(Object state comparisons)

#####

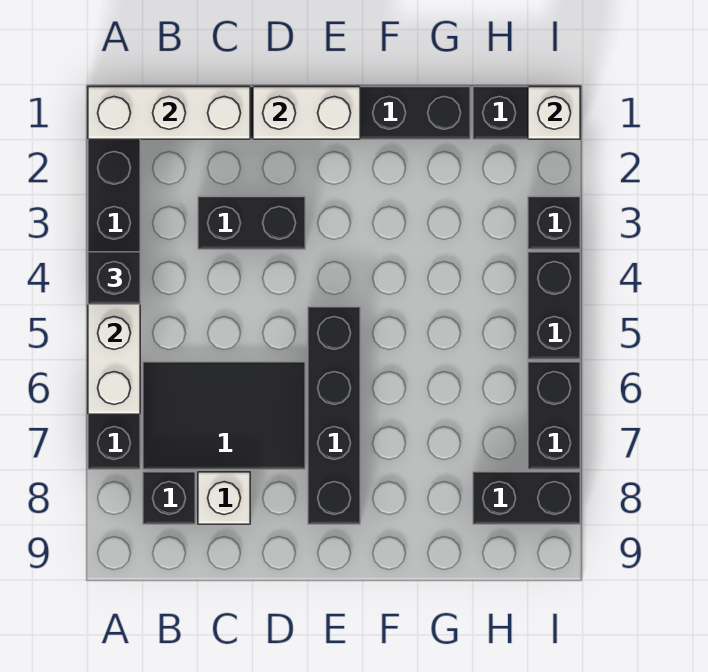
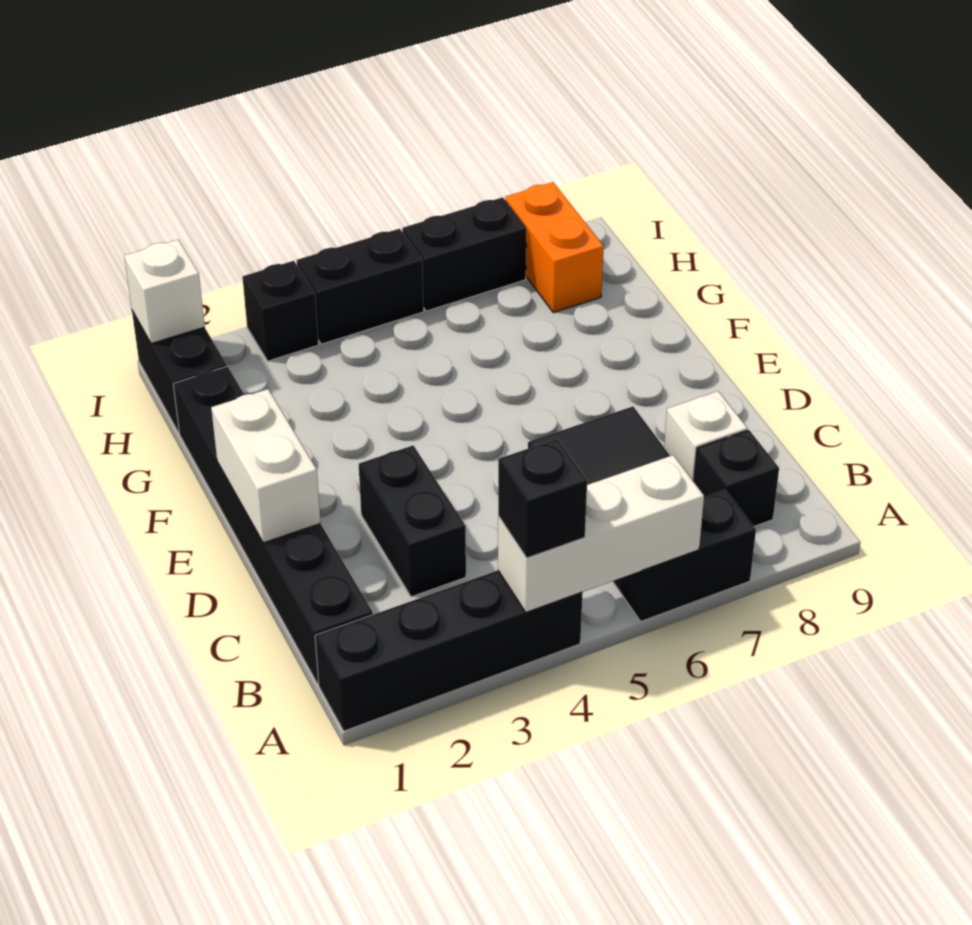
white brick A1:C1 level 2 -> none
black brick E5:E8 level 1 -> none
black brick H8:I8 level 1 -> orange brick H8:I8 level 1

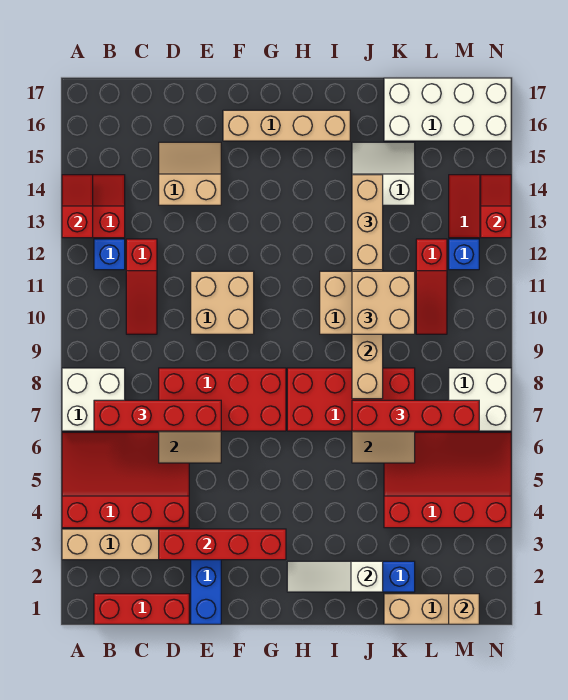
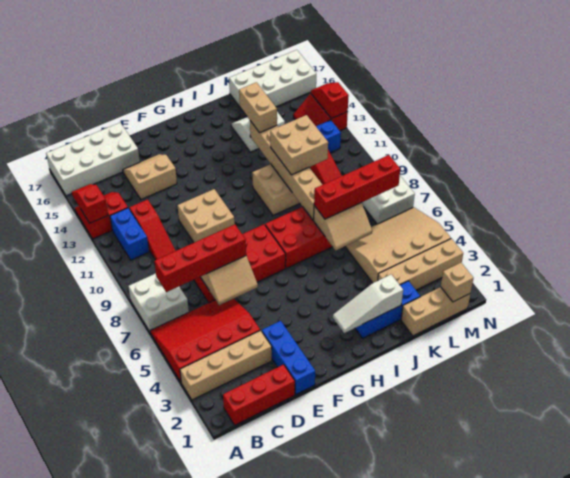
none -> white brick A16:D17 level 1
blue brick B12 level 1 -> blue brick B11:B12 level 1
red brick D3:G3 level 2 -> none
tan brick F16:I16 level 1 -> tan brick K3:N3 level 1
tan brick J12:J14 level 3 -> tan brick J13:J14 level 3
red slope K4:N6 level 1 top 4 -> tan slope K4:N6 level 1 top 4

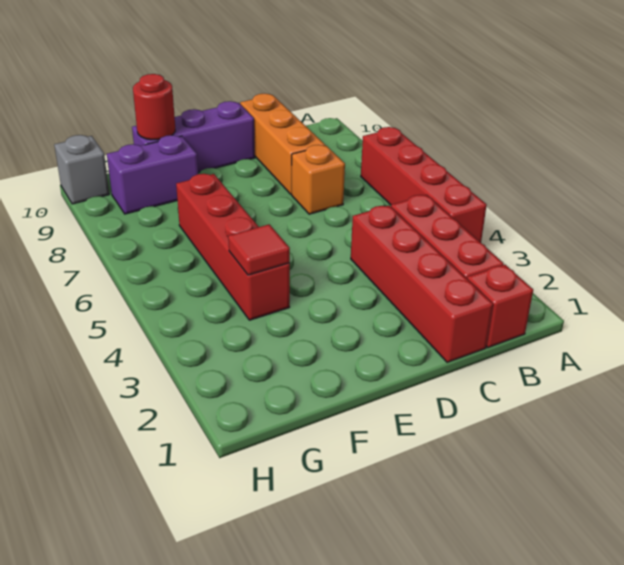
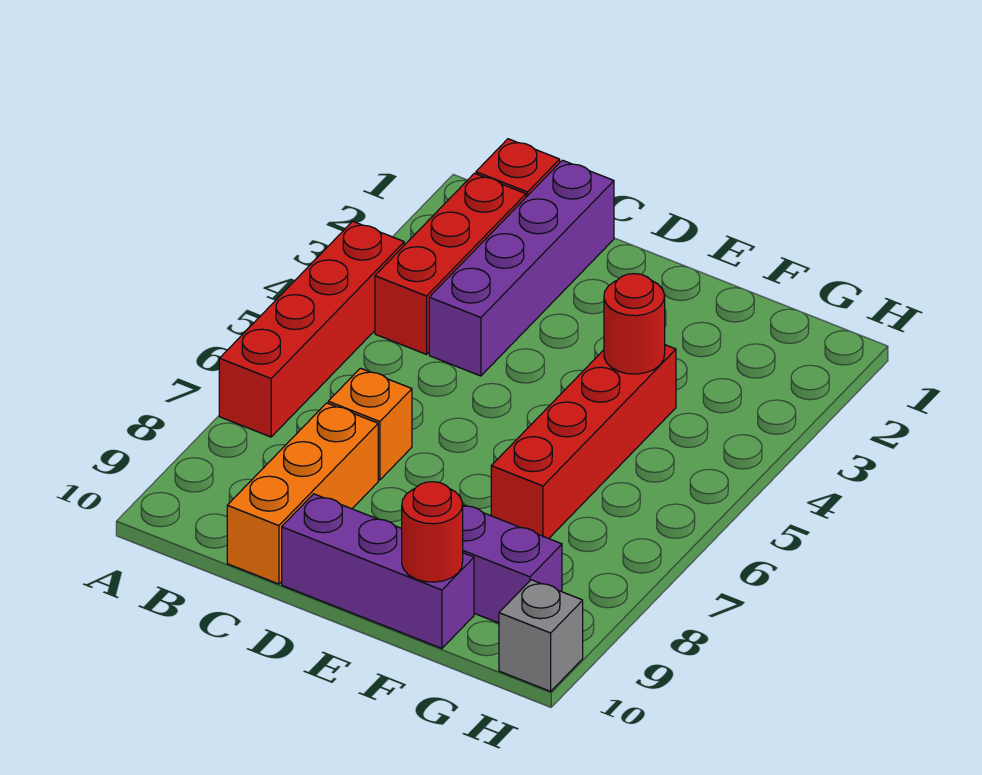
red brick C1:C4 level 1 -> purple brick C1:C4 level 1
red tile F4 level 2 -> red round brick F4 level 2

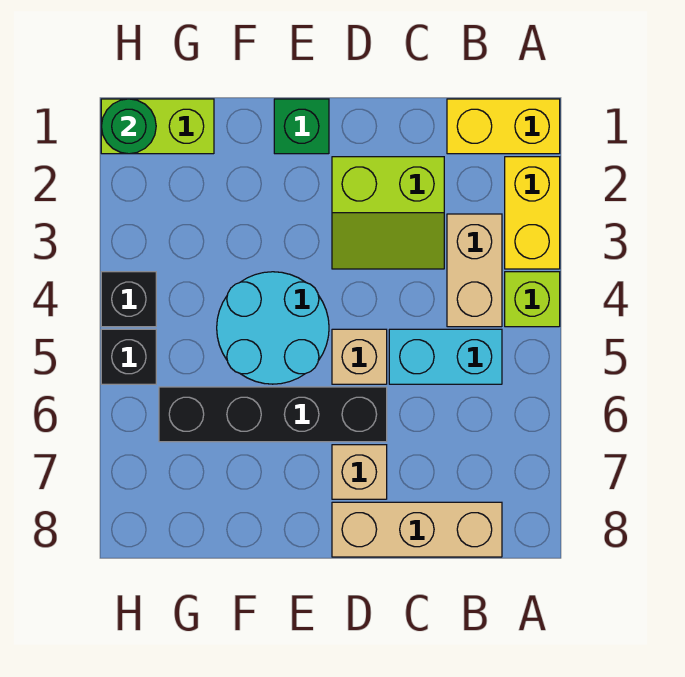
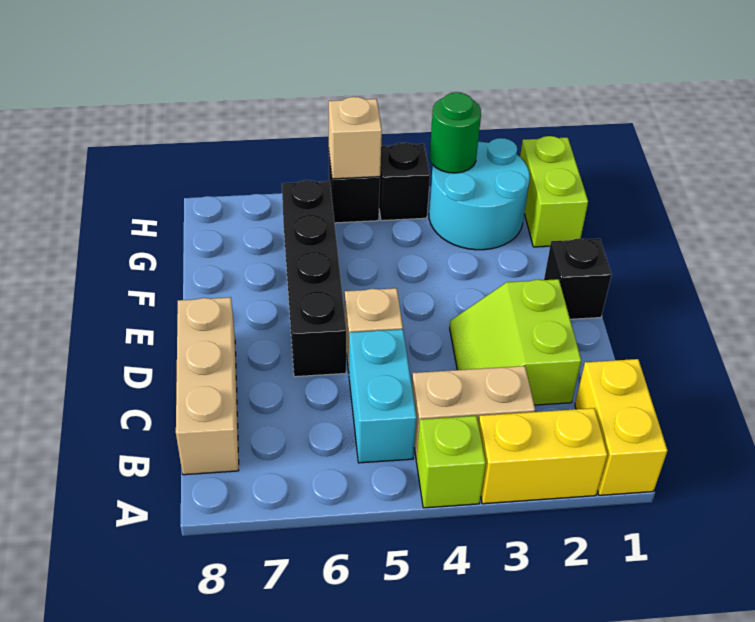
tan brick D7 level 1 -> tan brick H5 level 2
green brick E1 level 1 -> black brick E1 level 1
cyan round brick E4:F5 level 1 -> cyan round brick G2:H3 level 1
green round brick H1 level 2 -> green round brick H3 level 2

#####

> Task brief: Lines from the one that contains "red slope K4:N6" through the last line of the data above are to be extracted exactly, with no pictures and no other lines.

> Result for this task:
red slope K4:N6 level 1 top 4 -> tan slope K4:N6 level 1 top 4

red brick C1:C4 level 1 -> purple brick C1:C4 level 1
red tile F4 level 2 -> red round brick F4 level 2

tan brick D7 level 1 -> tan brick H5 level 2
green brick E1 level 1 -> black brick E1 level 1
cyan round brick E4:F5 level 1 -> cyan round brick G2:H3 level 1
green round brick H1 level 2 -> green round brick H3 level 2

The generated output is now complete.